What the task asks:
The expected output is exactly the lines below, starting at the line with "orange 1x1 round" and ending at the line with "yellow 1x1 tile", both included; no other line belongs in it.

Data extracts:
[Start of Attachment]

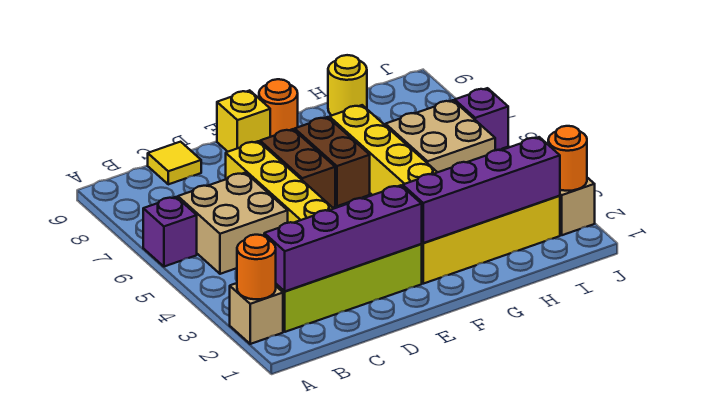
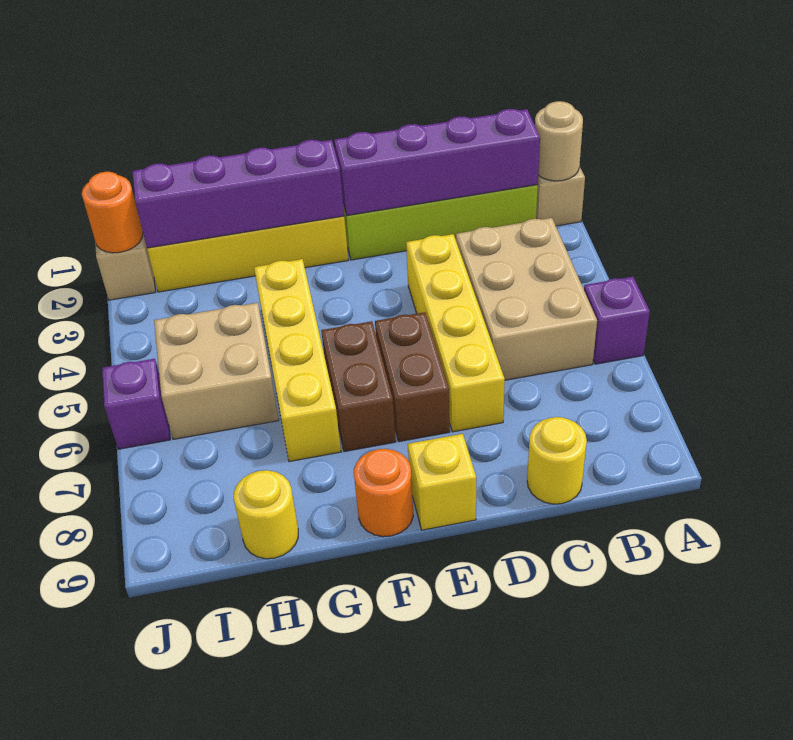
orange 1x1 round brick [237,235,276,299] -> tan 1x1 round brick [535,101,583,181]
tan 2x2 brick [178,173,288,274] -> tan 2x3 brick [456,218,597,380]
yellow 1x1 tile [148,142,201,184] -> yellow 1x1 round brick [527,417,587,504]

[End of Attachment]
[Start of Attachment]

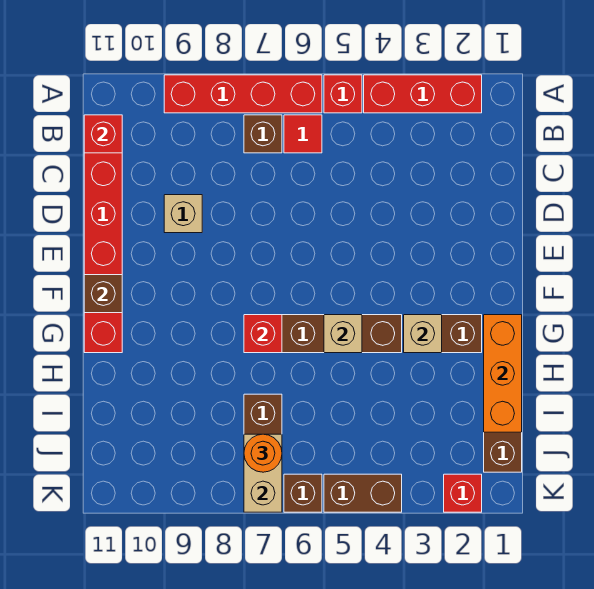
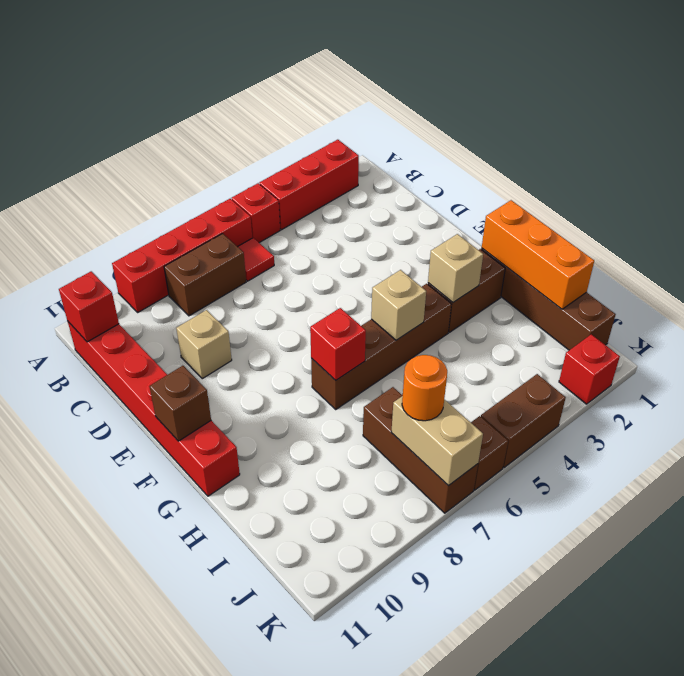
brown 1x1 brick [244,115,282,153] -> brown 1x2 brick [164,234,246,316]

[End of Attachment]
[Start of Attachment]

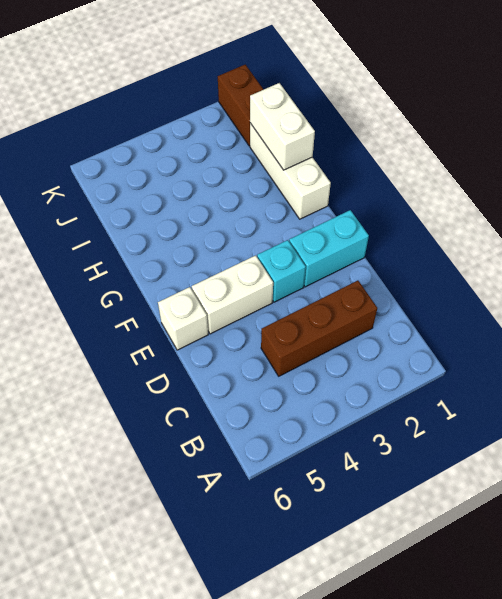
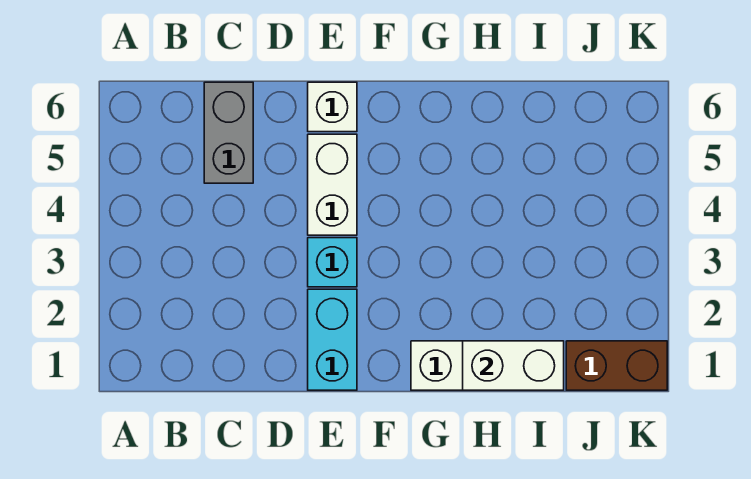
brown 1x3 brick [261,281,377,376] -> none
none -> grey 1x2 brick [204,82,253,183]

[End of Attachment]

Result:
orange 1x1 round brick [237,235,276,299] -> tan 1x1 round brick [535,101,583,181]
tan 2x2 brick [178,173,288,274] -> tan 2x3 brick [456,218,597,380]
yellow 1x1 tile [148,142,201,184] -> yellow 1x1 round brick [527,417,587,504]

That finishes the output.